▶ [Work instruction] For the material below, return exactly the lines starting at the one holding "(474, 100) = (281, 143): brown book -> none" and ending at the one holding "(310, 276) = (150, 469): black", counting both as part of the range.
Data records below:
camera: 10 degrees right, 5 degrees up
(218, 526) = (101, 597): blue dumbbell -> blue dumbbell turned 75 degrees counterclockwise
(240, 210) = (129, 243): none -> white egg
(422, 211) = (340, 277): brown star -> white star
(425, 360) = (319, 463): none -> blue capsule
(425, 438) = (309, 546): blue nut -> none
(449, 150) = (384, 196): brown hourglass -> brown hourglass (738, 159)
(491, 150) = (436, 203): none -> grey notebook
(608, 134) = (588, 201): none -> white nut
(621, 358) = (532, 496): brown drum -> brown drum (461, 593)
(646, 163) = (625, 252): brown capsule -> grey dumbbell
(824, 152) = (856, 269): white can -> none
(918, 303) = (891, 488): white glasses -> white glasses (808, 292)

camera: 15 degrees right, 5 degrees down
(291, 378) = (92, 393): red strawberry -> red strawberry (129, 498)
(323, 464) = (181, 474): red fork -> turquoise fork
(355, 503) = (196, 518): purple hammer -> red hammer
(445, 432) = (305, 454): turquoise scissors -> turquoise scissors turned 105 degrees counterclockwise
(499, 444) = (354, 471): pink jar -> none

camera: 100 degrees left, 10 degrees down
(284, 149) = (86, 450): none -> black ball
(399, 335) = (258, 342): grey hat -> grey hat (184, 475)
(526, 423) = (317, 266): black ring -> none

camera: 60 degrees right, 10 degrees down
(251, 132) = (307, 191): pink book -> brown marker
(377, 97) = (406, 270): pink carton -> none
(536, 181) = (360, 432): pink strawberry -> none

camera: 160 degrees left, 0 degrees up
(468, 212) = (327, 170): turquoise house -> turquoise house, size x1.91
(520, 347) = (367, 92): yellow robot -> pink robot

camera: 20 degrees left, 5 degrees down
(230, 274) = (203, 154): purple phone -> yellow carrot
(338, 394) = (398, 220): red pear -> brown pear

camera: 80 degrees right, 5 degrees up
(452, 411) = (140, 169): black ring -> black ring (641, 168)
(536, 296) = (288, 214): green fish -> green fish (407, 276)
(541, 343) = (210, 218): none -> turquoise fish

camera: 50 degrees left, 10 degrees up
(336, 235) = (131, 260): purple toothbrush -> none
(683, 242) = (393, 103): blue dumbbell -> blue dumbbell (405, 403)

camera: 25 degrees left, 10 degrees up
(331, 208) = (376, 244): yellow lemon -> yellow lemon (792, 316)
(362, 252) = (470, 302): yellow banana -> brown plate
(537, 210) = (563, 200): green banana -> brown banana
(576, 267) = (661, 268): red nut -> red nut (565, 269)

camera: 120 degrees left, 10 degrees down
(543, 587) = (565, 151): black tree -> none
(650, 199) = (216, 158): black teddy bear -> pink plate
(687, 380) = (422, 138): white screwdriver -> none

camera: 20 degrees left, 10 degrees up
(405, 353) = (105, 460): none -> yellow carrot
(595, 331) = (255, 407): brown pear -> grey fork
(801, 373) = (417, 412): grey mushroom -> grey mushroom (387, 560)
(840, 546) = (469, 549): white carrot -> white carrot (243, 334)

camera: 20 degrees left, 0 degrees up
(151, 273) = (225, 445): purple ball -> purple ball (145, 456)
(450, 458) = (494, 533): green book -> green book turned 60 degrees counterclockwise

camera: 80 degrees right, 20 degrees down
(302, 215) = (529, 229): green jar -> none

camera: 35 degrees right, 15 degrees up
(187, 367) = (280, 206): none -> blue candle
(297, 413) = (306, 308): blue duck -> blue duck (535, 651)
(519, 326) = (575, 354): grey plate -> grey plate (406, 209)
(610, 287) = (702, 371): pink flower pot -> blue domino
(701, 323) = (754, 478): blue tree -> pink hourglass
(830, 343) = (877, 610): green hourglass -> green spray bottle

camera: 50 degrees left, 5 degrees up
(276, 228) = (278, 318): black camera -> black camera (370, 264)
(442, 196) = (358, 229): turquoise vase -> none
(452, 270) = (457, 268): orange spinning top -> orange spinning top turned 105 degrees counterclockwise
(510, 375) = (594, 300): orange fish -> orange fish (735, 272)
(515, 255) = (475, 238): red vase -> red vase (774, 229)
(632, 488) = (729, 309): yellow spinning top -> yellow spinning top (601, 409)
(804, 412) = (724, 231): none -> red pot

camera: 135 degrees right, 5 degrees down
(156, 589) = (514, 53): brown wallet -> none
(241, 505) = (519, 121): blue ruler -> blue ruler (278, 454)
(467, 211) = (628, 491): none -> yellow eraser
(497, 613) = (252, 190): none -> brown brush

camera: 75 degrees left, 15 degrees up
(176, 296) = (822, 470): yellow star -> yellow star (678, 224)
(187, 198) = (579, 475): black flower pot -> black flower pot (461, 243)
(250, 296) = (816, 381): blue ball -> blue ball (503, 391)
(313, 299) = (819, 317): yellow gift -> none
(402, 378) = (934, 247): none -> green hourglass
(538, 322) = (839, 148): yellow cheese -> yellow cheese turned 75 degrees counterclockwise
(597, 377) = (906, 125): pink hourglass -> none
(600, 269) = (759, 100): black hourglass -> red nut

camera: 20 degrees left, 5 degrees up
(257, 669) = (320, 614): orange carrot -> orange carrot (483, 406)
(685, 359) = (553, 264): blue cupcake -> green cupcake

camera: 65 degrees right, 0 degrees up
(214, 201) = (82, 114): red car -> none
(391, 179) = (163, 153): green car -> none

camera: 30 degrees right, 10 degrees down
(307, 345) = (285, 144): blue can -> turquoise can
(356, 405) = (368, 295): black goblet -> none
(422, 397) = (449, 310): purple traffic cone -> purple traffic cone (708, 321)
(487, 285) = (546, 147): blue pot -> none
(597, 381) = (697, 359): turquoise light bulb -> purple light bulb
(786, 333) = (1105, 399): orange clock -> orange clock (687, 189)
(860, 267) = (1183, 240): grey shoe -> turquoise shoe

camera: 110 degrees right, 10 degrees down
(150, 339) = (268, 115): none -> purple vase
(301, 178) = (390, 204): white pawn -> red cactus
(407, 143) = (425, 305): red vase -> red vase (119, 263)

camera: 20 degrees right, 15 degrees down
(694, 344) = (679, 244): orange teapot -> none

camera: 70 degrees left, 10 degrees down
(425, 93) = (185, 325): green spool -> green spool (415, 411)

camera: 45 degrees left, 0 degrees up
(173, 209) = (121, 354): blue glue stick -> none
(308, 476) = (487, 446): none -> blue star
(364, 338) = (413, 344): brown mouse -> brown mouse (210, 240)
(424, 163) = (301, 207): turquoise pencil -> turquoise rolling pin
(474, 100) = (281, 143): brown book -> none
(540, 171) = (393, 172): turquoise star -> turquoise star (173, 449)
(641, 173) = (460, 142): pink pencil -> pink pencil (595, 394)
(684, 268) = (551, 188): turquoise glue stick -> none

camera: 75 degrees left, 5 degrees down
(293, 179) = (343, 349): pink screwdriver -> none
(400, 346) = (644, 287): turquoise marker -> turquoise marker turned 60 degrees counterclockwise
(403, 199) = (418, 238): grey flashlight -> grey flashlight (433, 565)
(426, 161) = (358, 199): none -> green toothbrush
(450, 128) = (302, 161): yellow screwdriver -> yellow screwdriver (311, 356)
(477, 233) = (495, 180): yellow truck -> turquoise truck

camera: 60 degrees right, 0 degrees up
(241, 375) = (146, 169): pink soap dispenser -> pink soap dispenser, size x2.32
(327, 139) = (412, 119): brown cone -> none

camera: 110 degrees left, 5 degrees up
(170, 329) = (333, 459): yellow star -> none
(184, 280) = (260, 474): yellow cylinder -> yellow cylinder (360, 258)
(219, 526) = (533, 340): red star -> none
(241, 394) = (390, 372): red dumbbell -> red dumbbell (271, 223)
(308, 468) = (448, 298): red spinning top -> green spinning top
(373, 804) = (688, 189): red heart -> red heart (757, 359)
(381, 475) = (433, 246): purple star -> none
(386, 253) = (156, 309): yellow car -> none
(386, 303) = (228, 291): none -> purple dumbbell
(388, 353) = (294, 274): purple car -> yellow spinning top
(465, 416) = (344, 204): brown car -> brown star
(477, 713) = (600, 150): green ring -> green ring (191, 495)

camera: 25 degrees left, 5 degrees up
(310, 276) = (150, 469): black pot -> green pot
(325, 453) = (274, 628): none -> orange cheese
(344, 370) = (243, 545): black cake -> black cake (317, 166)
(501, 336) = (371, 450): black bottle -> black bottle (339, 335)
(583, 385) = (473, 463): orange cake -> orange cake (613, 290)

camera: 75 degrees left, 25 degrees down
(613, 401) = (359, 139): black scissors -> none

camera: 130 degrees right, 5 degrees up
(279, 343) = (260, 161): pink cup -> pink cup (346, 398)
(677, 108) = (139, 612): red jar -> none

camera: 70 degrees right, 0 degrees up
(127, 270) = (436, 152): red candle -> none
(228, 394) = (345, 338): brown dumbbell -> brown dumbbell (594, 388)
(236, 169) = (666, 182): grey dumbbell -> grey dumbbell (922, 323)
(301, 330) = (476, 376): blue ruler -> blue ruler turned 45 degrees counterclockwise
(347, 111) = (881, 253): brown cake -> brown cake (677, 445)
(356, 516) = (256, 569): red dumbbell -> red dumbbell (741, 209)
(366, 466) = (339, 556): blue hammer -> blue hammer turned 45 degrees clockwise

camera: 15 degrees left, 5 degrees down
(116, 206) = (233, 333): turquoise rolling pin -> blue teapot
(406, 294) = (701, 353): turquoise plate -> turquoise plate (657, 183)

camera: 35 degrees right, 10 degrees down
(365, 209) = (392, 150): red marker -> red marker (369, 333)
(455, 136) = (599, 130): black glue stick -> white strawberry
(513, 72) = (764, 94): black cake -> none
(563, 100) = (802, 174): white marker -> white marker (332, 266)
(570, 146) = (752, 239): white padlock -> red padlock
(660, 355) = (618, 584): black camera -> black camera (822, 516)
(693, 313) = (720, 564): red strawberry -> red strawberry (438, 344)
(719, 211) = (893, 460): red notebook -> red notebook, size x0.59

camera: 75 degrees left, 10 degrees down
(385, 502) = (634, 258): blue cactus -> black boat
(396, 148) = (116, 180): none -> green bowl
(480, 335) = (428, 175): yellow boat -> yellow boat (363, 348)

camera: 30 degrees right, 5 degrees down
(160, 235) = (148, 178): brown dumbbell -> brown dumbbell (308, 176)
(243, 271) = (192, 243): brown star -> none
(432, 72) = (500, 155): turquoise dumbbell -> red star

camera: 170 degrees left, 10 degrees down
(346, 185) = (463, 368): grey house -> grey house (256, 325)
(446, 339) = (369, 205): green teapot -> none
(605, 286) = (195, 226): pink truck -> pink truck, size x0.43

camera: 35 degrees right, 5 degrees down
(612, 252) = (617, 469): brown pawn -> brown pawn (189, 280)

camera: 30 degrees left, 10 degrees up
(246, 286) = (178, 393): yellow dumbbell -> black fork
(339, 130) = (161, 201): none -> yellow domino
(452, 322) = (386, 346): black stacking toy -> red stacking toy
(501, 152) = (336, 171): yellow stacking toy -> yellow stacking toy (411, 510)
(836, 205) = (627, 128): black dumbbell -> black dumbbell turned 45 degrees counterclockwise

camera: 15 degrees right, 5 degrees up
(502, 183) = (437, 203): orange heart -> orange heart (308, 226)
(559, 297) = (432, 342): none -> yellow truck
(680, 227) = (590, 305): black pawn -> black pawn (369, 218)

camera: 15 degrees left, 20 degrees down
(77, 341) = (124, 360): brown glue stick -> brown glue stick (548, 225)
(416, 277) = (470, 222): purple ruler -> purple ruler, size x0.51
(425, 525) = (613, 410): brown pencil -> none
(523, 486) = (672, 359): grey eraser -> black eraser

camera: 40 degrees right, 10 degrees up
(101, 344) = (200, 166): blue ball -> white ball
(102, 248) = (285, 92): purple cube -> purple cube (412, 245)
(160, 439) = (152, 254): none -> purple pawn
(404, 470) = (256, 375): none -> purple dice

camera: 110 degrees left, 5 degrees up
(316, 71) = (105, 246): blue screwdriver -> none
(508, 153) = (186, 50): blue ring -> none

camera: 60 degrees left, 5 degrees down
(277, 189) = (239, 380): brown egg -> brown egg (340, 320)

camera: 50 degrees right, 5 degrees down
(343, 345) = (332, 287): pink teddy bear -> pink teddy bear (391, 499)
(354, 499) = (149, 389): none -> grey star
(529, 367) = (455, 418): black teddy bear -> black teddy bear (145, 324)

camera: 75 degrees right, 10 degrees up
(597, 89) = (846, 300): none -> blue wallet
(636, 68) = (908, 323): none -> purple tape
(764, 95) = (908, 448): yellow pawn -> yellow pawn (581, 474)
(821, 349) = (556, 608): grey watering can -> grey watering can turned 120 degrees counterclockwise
End of Data records.
▶ [Response below]
(474, 100) = (281, 143): brown book -> none
(540, 171) = (393, 172): turquoise star -> turquoise star (173, 449)
(641, 173) = (460, 142): pink pencil -> pink pencil (595, 394)
(684, 268) = (551, 188): turquoise glue stick -> none

camera: 75 degrees left, 5 degrees down
(293, 179) = (343, 349): pink screwdriver -> none
(400, 346) = (644, 287): turquoise marker -> turquoise marker turned 60 degrees counterclockwise
(403, 199) = (418, 238): grey flashlight -> grey flashlight (433, 565)
(426, 161) = (358, 199): none -> green toothbrush
(450, 128) = (302, 161): yellow screwdriver -> yellow screwdriver (311, 356)
(477, 233) = (495, 180): yellow truck -> turquoise truck

camera: 60 degrees right, 0 degrees up
(241, 375) = (146, 169): pink soap dispenser -> pink soap dispenser, size x2.32
(327, 139) = (412, 119): brown cone -> none

camera: 110 degrees left, 5 degrees up
(170, 329) = (333, 459): yellow star -> none
(184, 280) = (260, 474): yellow cylinder -> yellow cylinder (360, 258)
(219, 526) = (533, 340): red star -> none
(241, 394) = (390, 372): red dumbbell -> red dumbbell (271, 223)
(308, 468) = (448, 298): red spinning top -> green spinning top
(373, 804) = (688, 189): red heart -> red heart (757, 359)
(381, 475) = (433, 246): purple star -> none
(386, 253) = (156, 309): yellow car -> none
(386, 303) = (228, 291): none -> purple dumbbell
(388, 353) = (294, 274): purple car -> yellow spinning top
(465, 416) = (344, 204): brown car -> brown star
(477, 713) = (600, 150): green ring -> green ring (191, 495)

camera: 25 degrees left, 5 degrees up
(310, 276) = (150, 469): black pot -> green pot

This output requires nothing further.